- _EXTRACTED MATERIAL_:
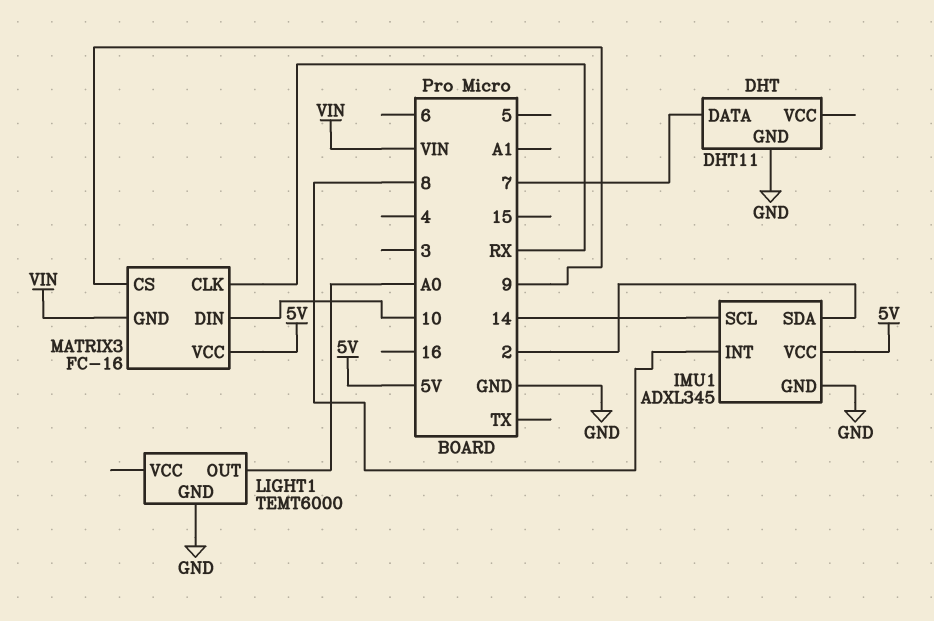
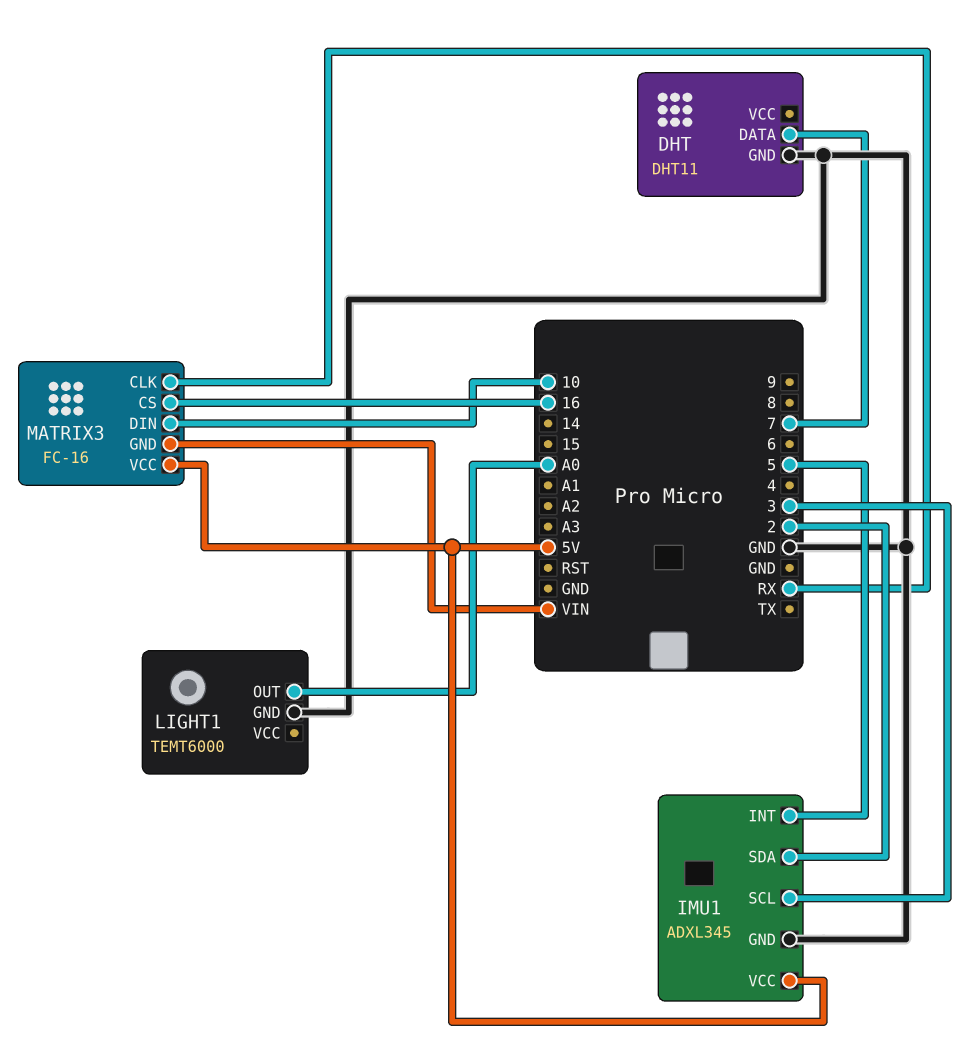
IMU1 pin INT: 8 -> 5
IMU1 pin SCL: 14 -> 3
MATRIX3 pin CS: 9 -> 16

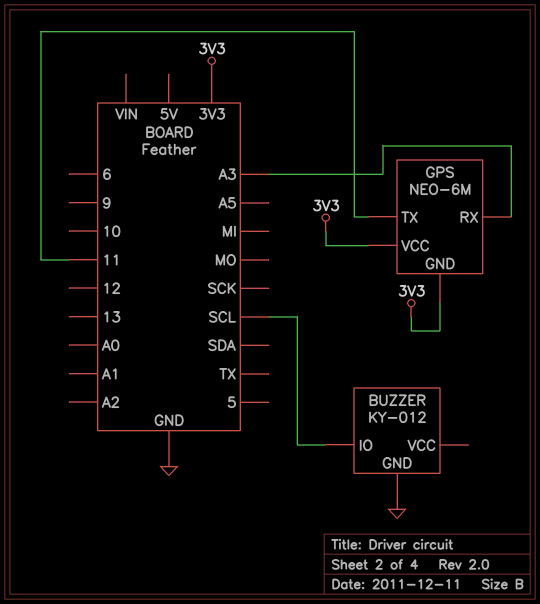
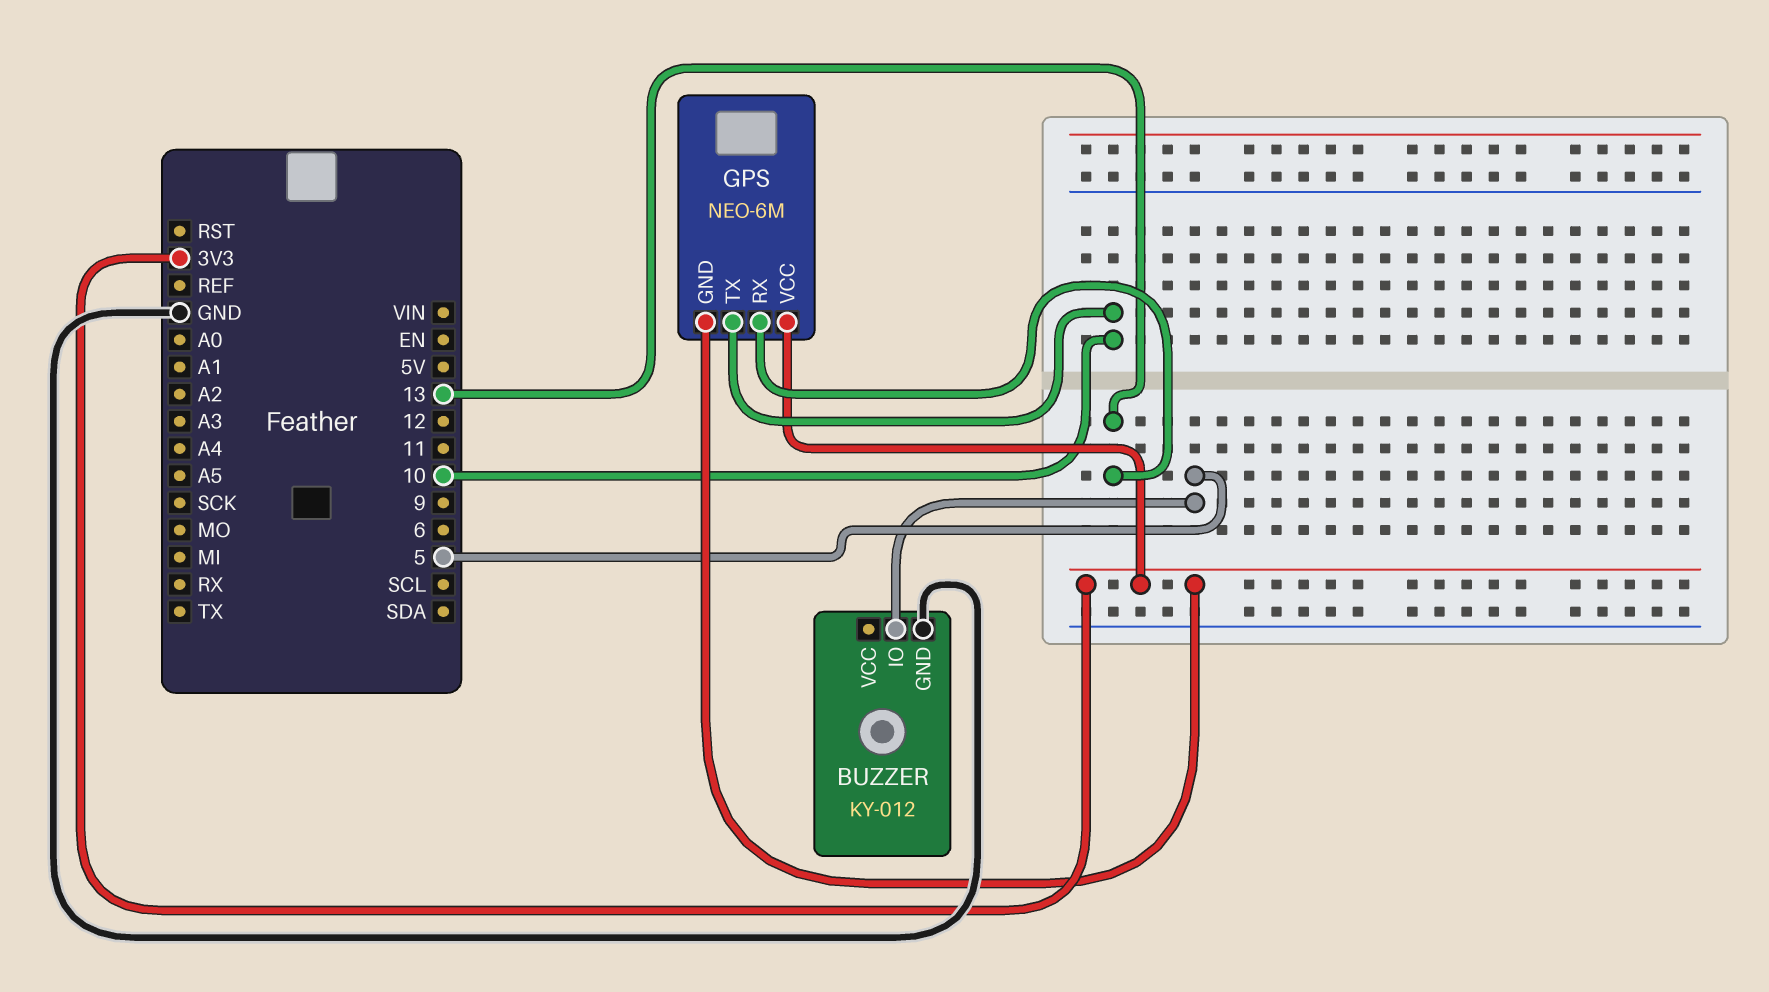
BUZZER pin IO: SCL -> 5
GPS pin RX: A3 -> 13
GPS pin TX: 11 -> 10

- _AIM OF THE TASK_: When you reach a picture in the records above, pass over it and transcribe the rest exactly.

- _THE ANSWER_:
IMU1 pin INT: 8 -> 5
IMU1 pin SCL: 14 -> 3
MATRIX3 pin CS: 9 -> 16

BUZZER pin IO: SCL -> 5
GPS pin RX: A3 -> 13
GPS pin TX: 11 -> 10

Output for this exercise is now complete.